EXTRACTED RECORDS >>
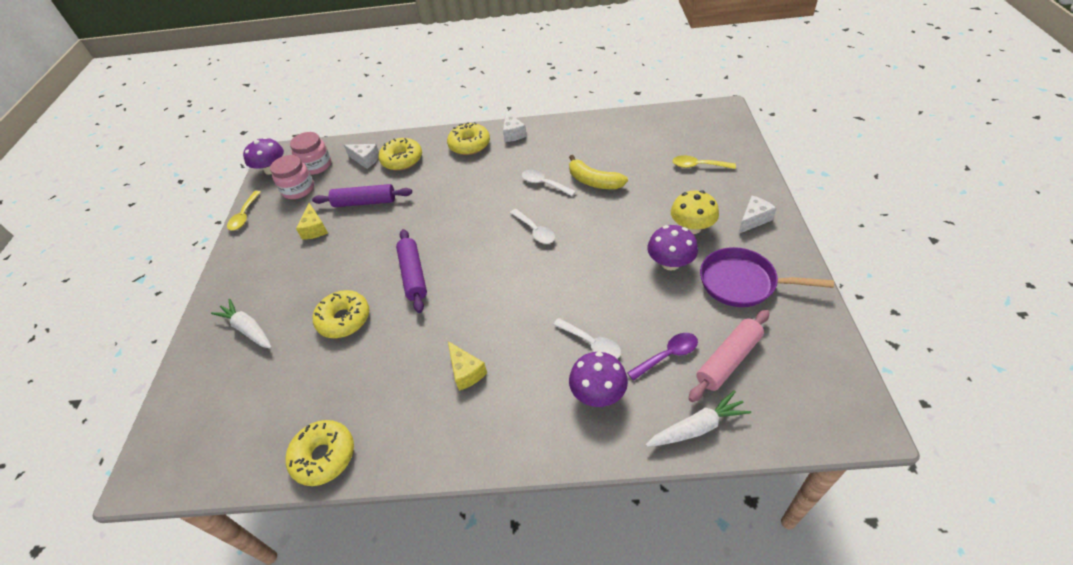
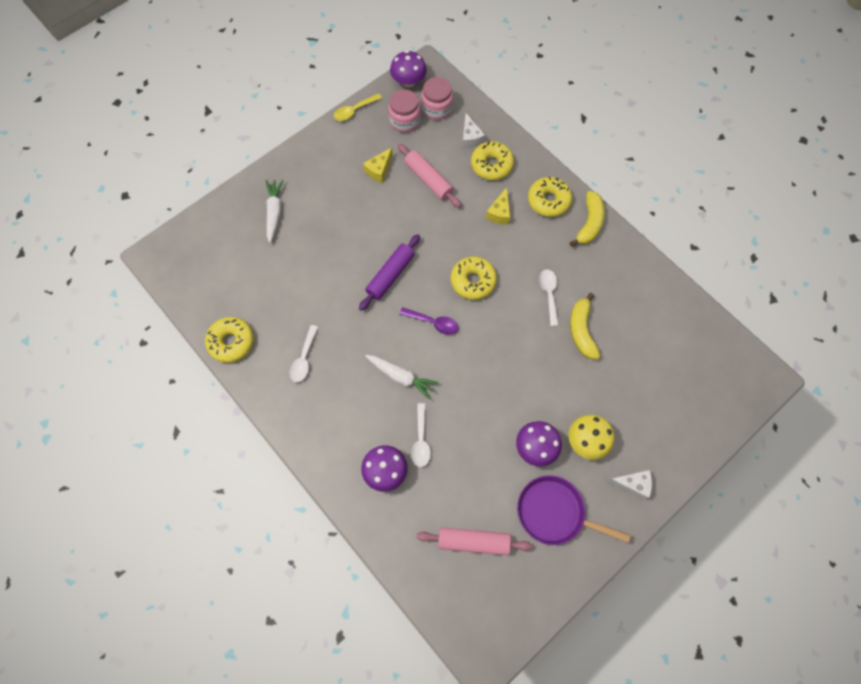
camera: 45 degrees right, 20 degrees up
(344, 319) = (324, 264): yellow donut -> yellow donut (473, 281)
(365, 202) = (428, 180): purple rolling pin -> pink rolling pin
(466, 372) = (342, 376): yellow cheese -> yellow cheese (499, 213)
(513, 133) = (589, 223): white cheese -> yellow banana
(535, 231) = (494, 326): white spoon -> white spoon (304, 359)
(667, 355) = (448, 498): purple spoon -> purple spoon (433, 322)
(697, 427) = (404, 551): white carrot -> white carrot (401, 377)
(698, 166) = (667, 402): yellow spoon -> none
(742, 283) = (555, 513): purple pan -> purple pan turned 45 degrees counterclockwise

WHAT YOU HAVE TO DO >>
Copy out each line carrying the string "spoon" from the data.

RESPONSE AREA >>
(535, 231) = (494, 326): white spoon -> white spoon (304, 359)
(667, 355) = (448, 498): purple spoon -> purple spoon (433, 322)
(698, 166) = (667, 402): yellow spoon -> none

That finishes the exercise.